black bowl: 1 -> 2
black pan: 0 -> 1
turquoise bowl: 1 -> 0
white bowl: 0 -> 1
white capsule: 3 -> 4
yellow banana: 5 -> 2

==

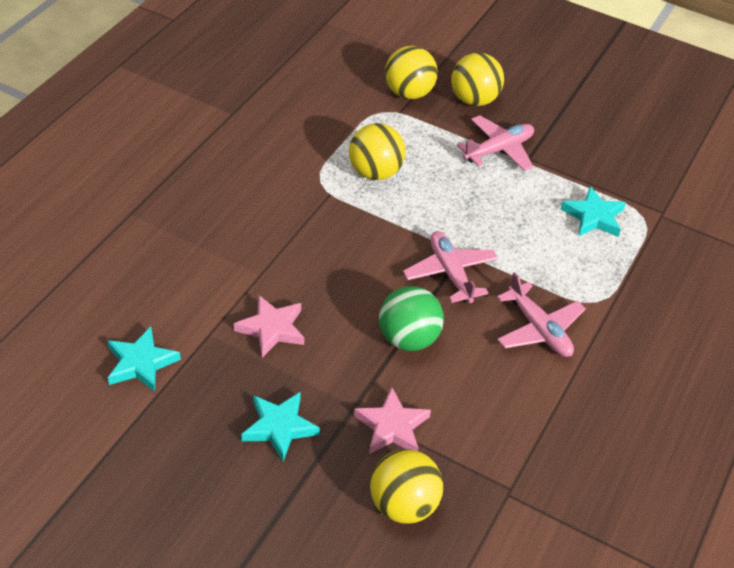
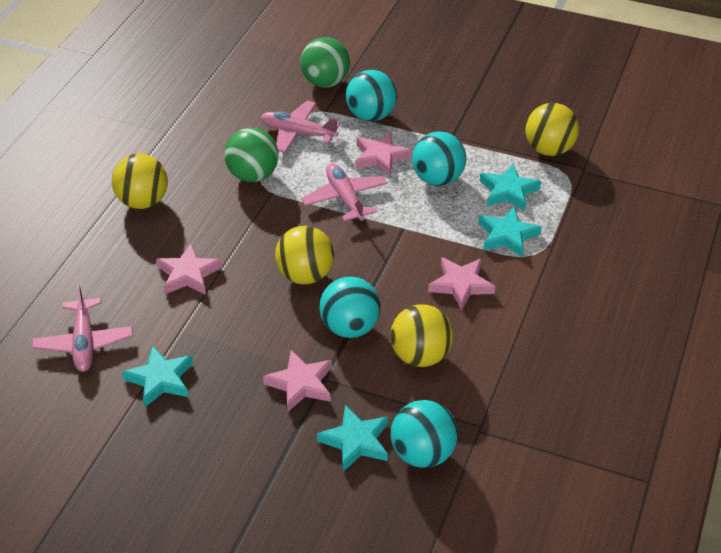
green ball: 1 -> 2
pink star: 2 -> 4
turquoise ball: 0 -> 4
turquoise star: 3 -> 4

* [Problem details]
Reproduce exactly the stretch of the material above that starts at the line with "black bowl: 1 -> 2" and ends at the line with "yellow banana: 5 -> 2", both included, and nothing else.

* [Response below]
black bowl: 1 -> 2
black pan: 0 -> 1
turquoise bowl: 1 -> 0
white bowl: 0 -> 1
white capsule: 3 -> 4
yellow banana: 5 -> 2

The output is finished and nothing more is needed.